__Source information__.

::::

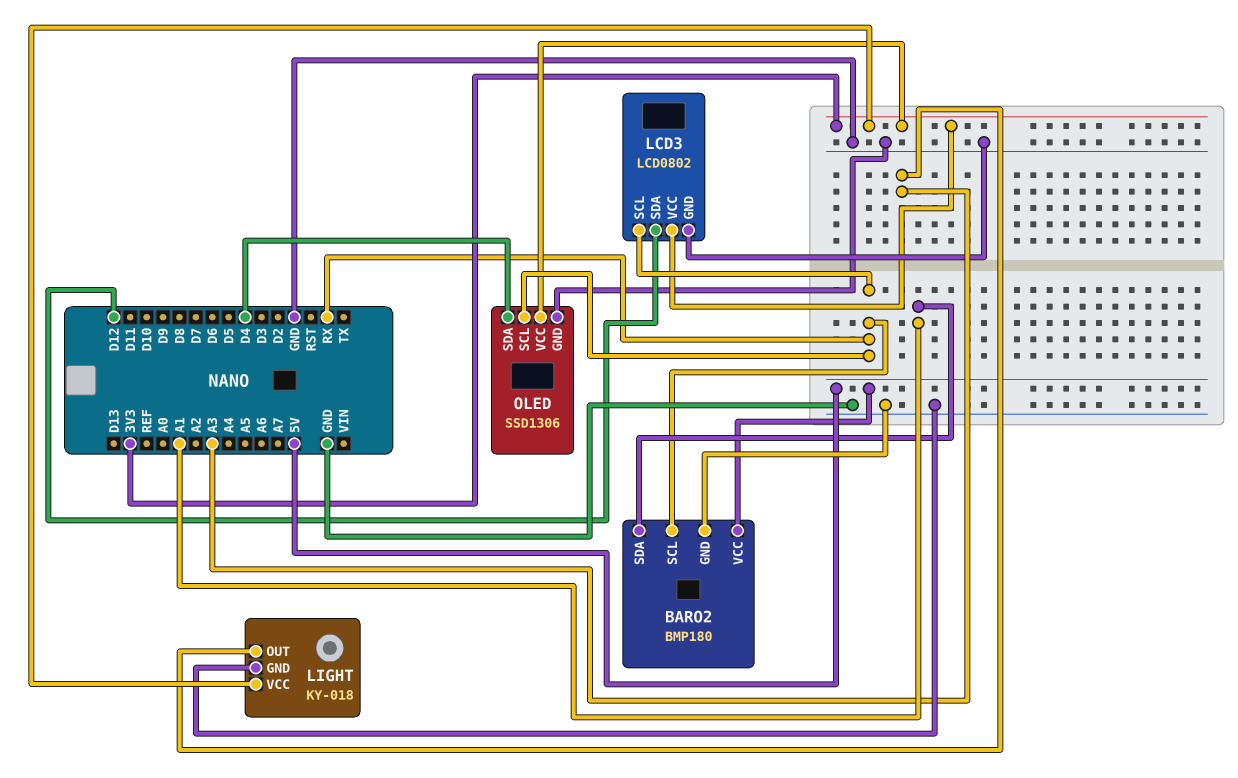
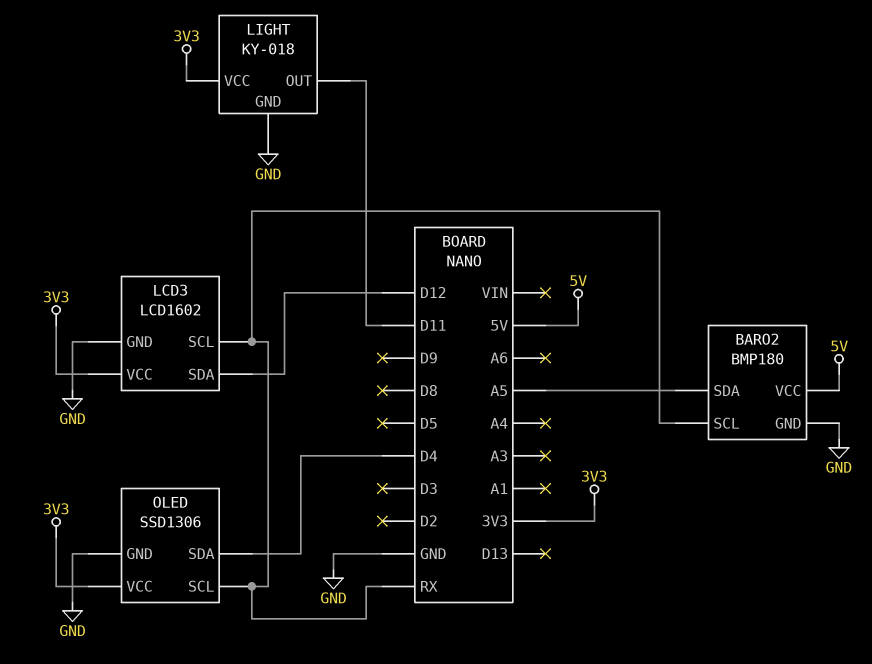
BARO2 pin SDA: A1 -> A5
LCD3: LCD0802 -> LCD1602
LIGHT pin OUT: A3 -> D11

::::

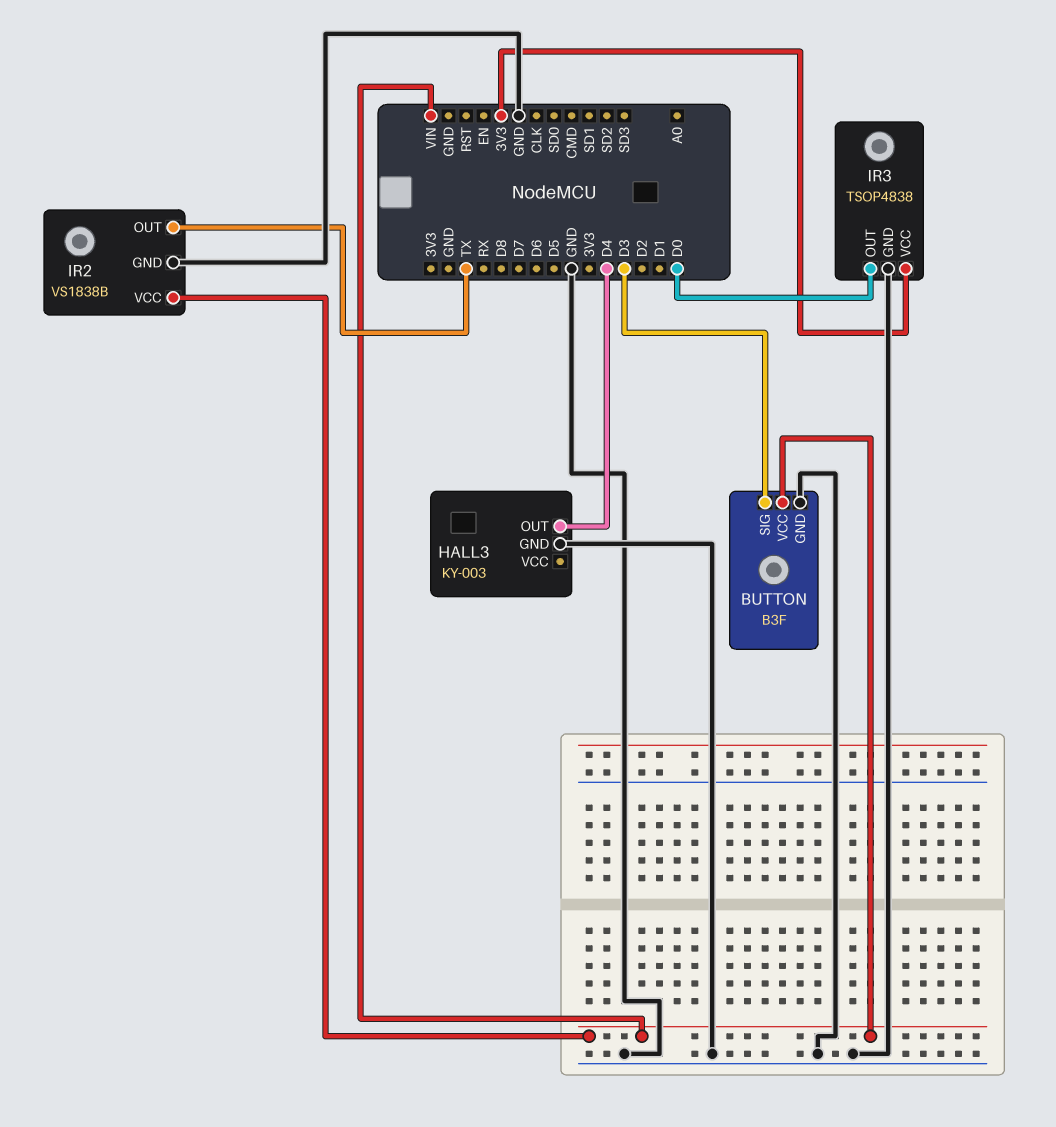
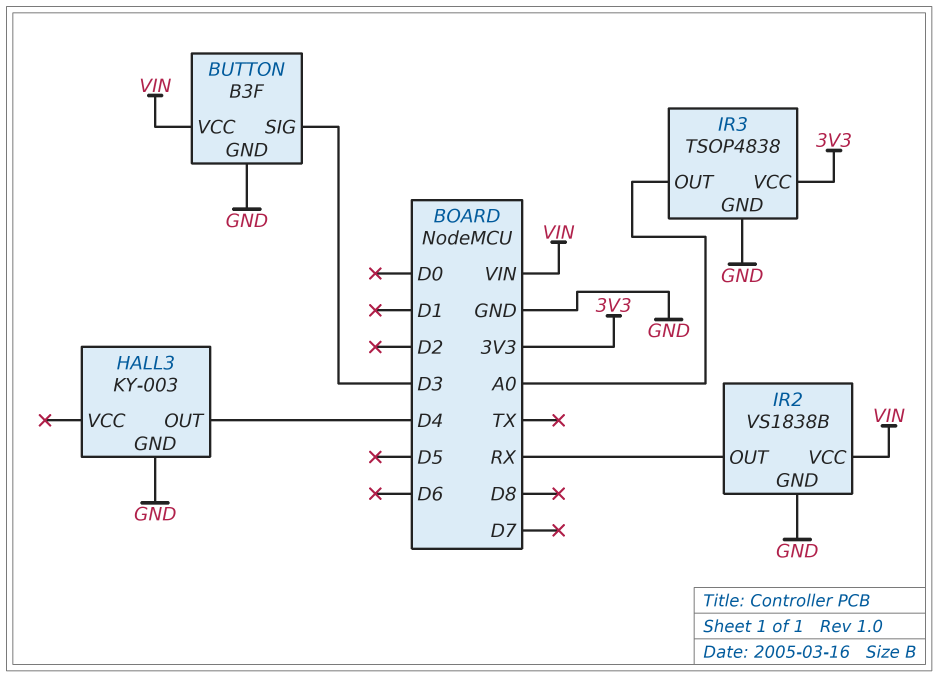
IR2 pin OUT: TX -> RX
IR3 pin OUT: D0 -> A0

::::

__Required action__. All that belongs in your answer is the stretch of entries above from the line with "BARO2 pin SDA: A1 -> A5" through the line with "LIGHT pin OUT: A3 -> D11", printed exactly.

__Result__.
BARO2 pin SDA: A1 -> A5
LCD3: LCD0802 -> LCD1602
LIGHT pin OUT: A3 -> D11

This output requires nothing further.